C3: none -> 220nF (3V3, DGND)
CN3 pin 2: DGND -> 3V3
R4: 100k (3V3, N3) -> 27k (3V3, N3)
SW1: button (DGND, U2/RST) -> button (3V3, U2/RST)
────
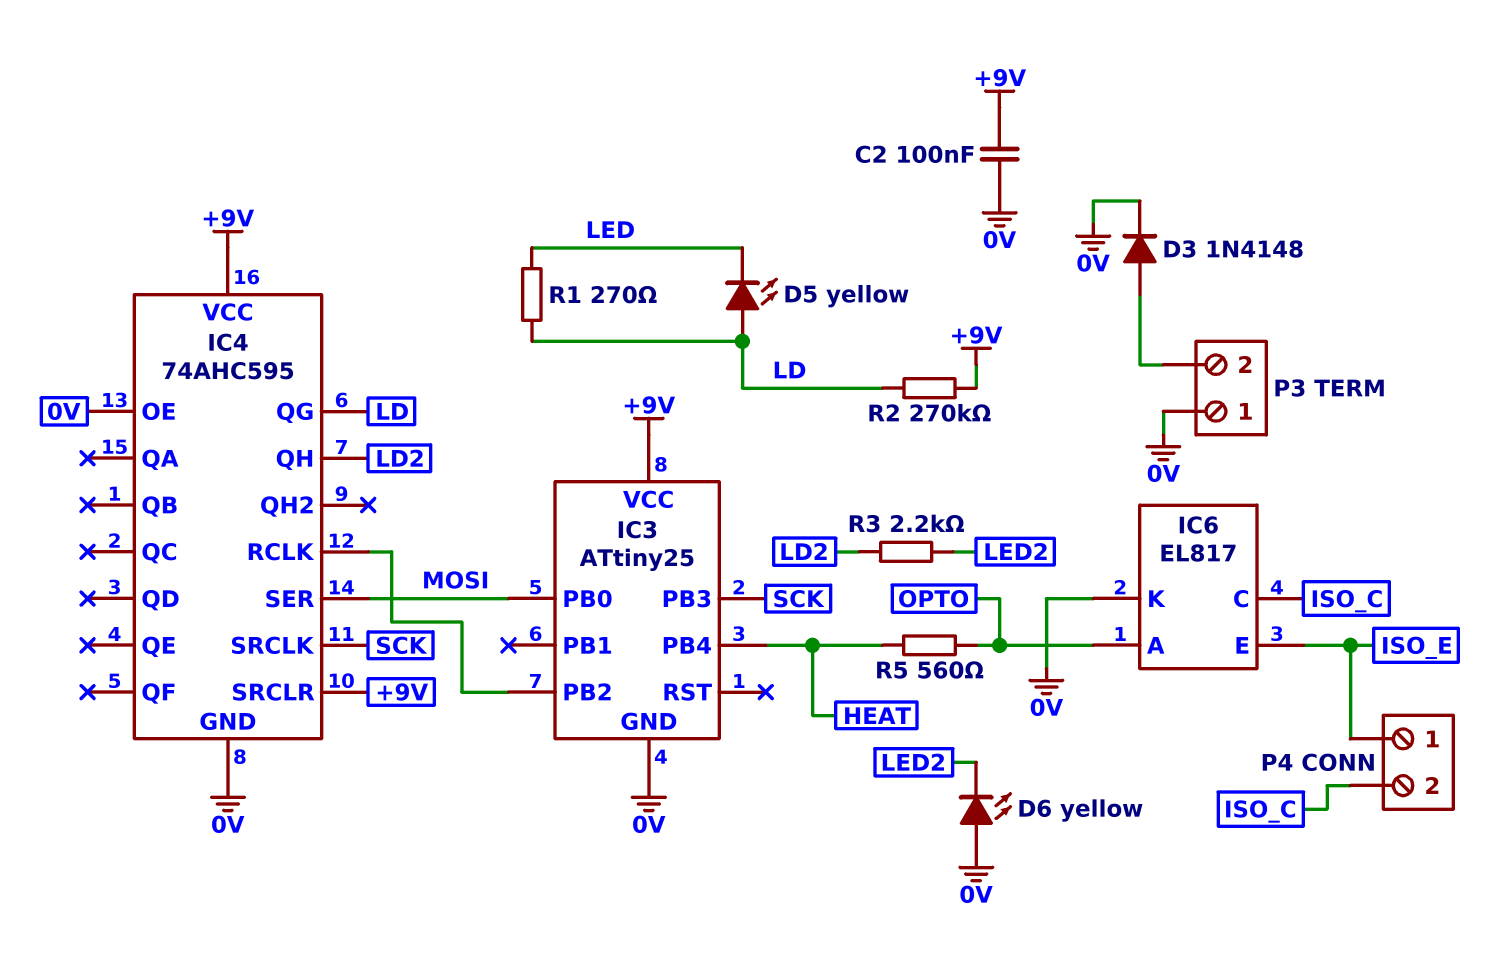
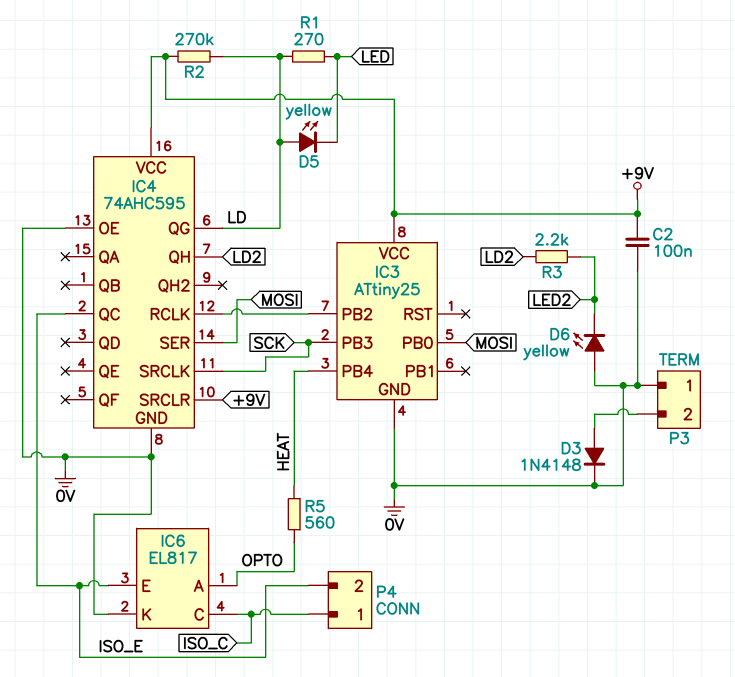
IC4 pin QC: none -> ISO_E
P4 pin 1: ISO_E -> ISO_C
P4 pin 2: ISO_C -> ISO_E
────
* Aim of the task *
In the data above, start at the line that has "IC4 pin QC: none -> ISO_E", stop after the line that has "P4 pin 2: ISO_C -> ISO_E", and print every line in between exactly as it stands.

* Task answer *
IC4 pin QC: none -> ISO_E
P4 pin 1: ISO_E -> ISO_C
P4 pin 2: ISO_C -> ISO_E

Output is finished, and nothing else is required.